>>>>>

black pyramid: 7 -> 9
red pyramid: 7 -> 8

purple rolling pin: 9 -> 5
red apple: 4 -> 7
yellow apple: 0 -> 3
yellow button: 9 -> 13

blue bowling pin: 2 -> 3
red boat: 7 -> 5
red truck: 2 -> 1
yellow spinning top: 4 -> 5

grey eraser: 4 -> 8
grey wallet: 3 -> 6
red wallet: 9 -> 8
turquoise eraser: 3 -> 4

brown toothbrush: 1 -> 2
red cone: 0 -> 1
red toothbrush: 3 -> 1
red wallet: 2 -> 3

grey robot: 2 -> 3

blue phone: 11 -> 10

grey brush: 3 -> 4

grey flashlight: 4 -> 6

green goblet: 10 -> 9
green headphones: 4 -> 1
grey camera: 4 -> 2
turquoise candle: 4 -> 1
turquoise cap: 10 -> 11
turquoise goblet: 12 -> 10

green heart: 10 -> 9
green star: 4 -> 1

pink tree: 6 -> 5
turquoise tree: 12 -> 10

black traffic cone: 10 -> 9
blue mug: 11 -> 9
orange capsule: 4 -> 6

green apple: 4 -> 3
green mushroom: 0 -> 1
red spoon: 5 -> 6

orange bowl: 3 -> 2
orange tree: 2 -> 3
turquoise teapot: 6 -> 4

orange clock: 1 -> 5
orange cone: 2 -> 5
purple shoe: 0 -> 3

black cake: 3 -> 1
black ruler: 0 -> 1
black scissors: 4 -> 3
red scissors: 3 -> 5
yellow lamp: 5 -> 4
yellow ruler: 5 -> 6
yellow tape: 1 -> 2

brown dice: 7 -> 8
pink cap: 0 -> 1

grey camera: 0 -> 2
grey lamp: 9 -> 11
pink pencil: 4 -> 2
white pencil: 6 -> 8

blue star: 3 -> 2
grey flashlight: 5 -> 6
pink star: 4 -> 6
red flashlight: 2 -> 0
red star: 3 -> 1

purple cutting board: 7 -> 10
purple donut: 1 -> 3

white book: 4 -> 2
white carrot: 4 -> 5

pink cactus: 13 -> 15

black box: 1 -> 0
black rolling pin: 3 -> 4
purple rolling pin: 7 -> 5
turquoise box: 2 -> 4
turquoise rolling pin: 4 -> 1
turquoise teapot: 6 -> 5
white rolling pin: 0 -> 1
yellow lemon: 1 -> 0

<<<<<

▶ _What the task requires_: From the entries above, show each line that includes the string "yellow".

▶ _Completed exercise_:
yellow apple: 0 -> 3
yellow button: 9 -> 13
yellow spinning top: 4 -> 5
yellow lamp: 5 -> 4
yellow ruler: 5 -> 6
yellow tape: 1 -> 2
yellow lemon: 1 -> 0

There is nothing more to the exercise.